__What the exercise asks__. Whenever "notebook" occurs in a line of the material, list that line.

== Segment start ==

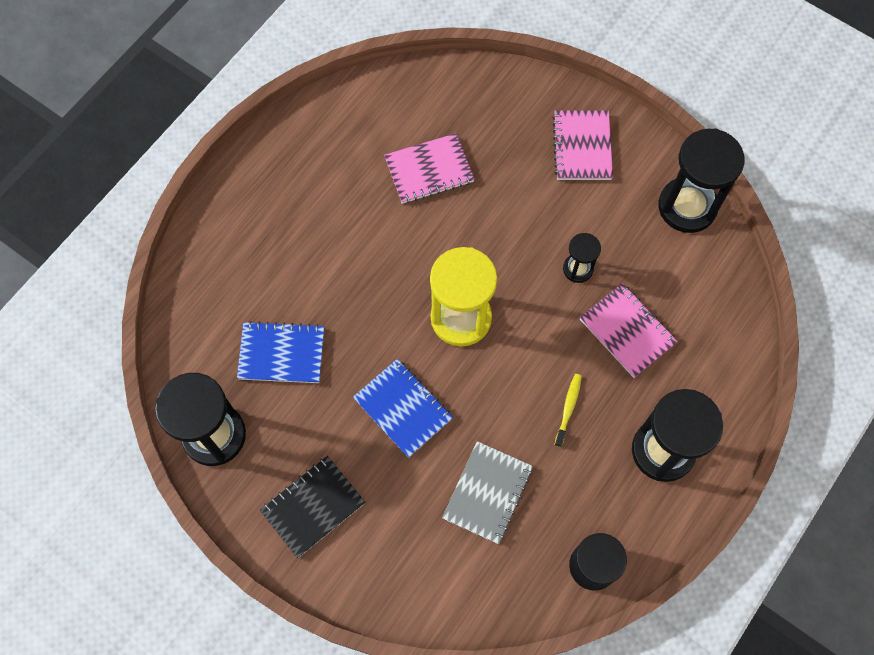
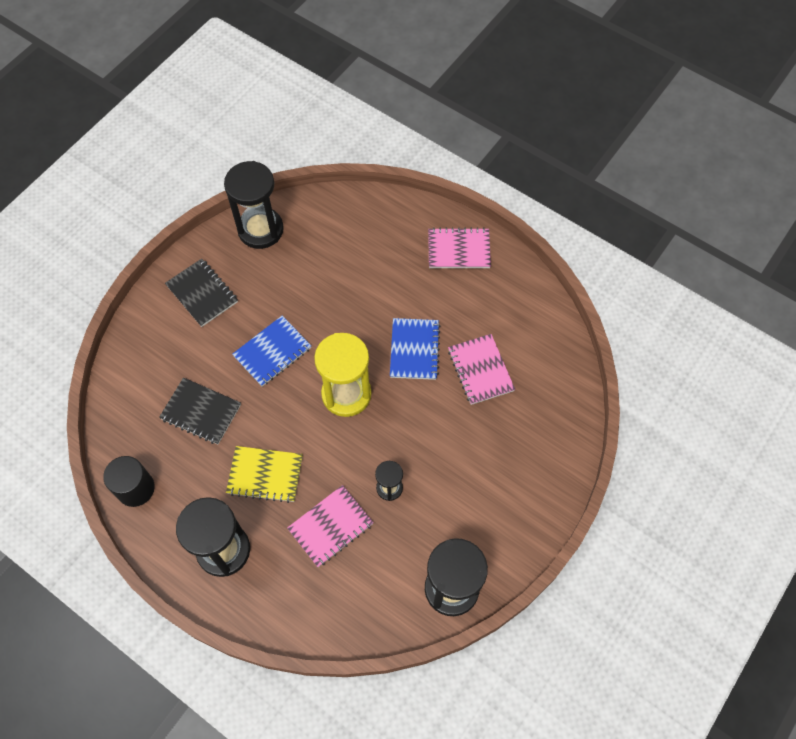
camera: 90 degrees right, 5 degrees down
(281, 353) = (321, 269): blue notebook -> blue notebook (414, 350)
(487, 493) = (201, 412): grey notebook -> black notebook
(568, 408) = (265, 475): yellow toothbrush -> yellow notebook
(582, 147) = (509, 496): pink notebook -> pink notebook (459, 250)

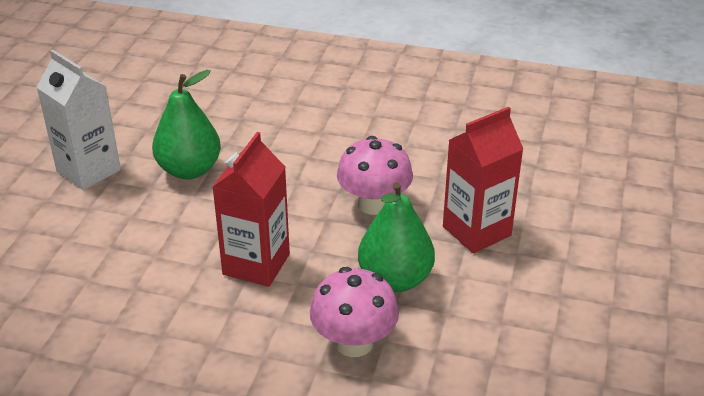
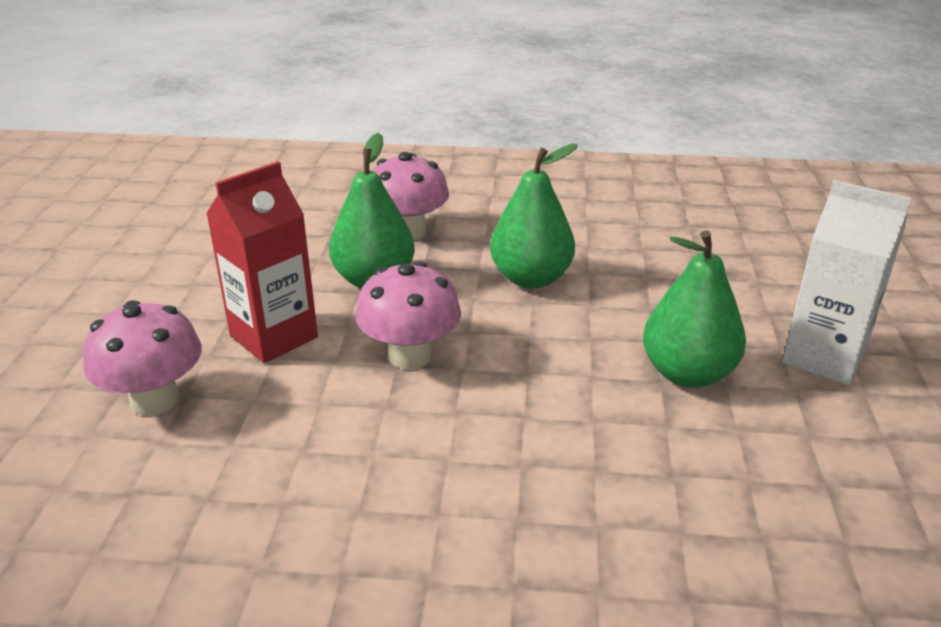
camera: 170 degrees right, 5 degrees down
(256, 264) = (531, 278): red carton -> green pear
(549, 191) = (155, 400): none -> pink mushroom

== Segment end ==

__Exercise output__.
(281, 353) = (321, 269): blue notebook -> blue notebook (414, 350)
(487, 493) = (201, 412): grey notebook -> black notebook
(568, 408) = (265, 475): yellow toothbrush -> yellow notebook
(582, 147) = (509, 496): pink notebook -> pink notebook (459, 250)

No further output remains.